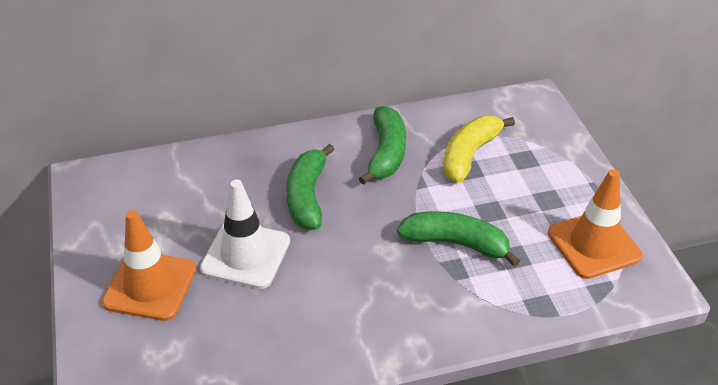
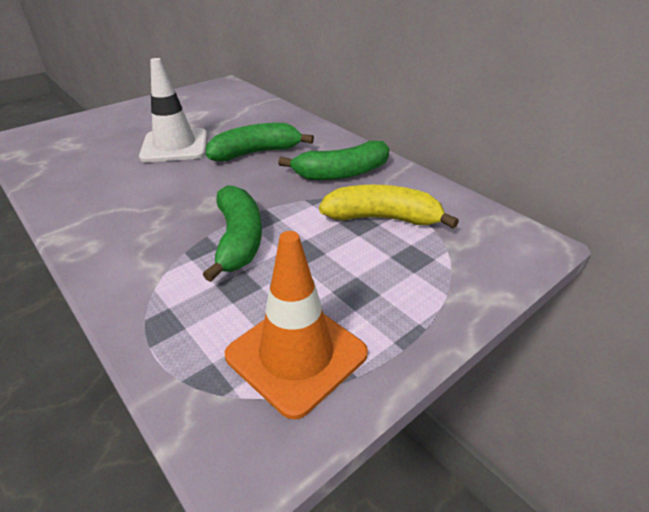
camera: 65 degrees right, 5 degrees down
orange traffic cone [102,210,196,321] -> none

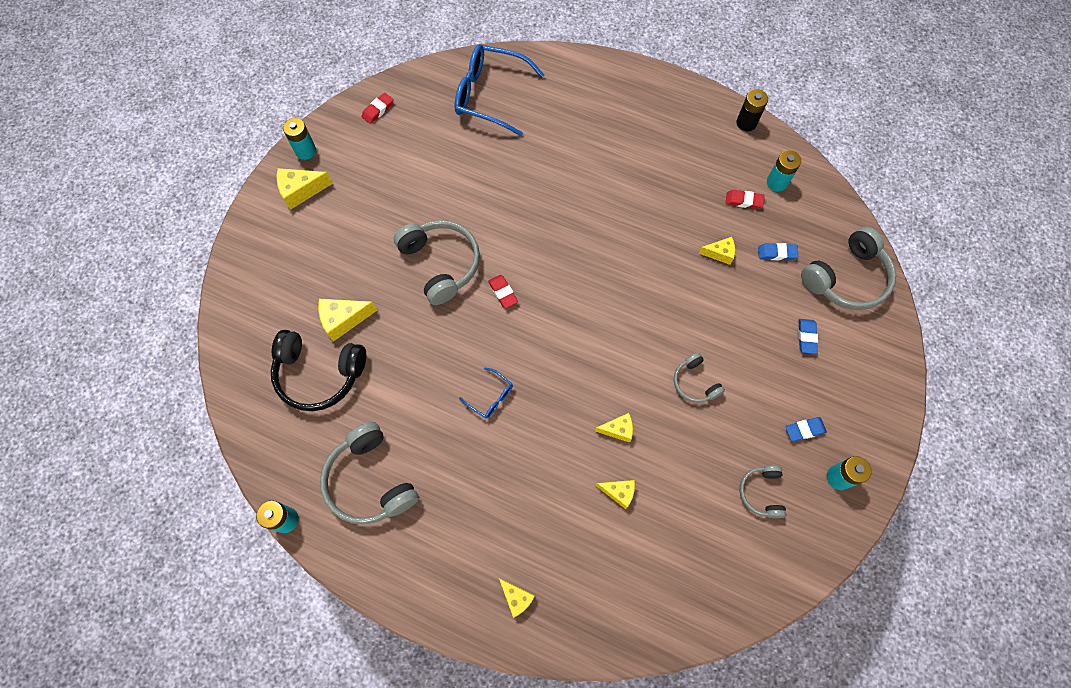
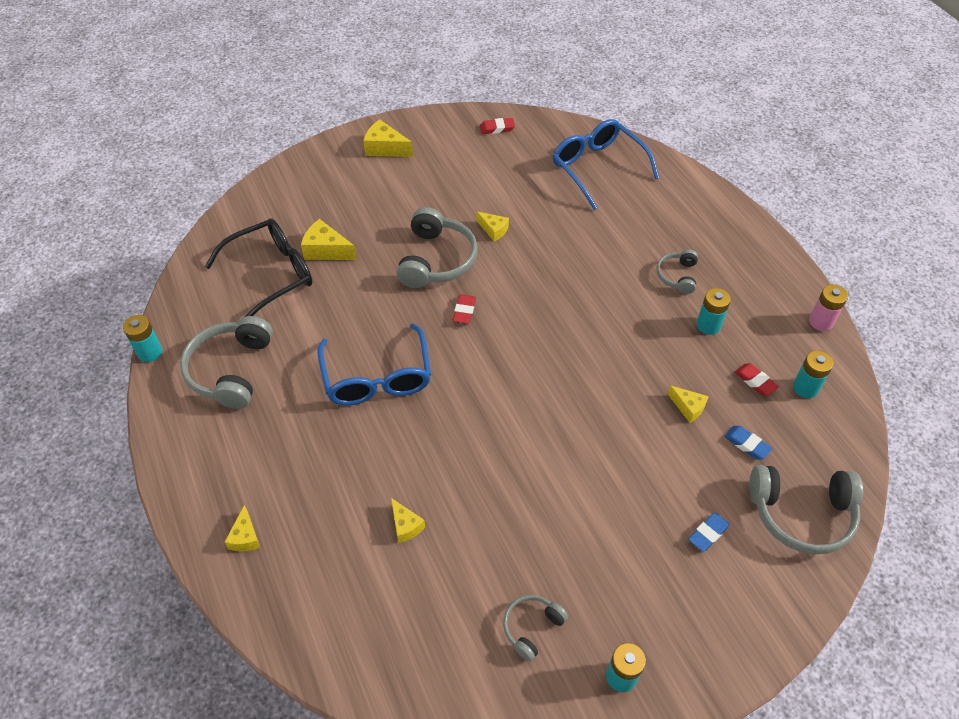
camera: 40 degrees right, 15 degrees down
black headphones [271,330,366,411] -> black glasses [205,218,313,317]
turquoise battery [283,118,316,160] -> turquoise battery moved to [696,288,731,335]
blue glasses [459,367,513,419] -> blue glasses [317,323,431,406], size x2.21
yellow cheese [595,413,633,443] -> yellow cheese moved to [477,211,509,242]
grey headphones [674,352,725,403] -> grey headphones moved to [656,249,698,294]
black battery [736,89,768,132] -> pink battery [809,284,848,331]
blue eraser [786,417,827,442] -> none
■ ■ ■ ■ ■ ■ ■
◆ **WHAT NEEDS TO BE DONE**
Work out how many lines in this data contain "headphones". Only that number should be given.

◆ **RESPONSE BELOW**
2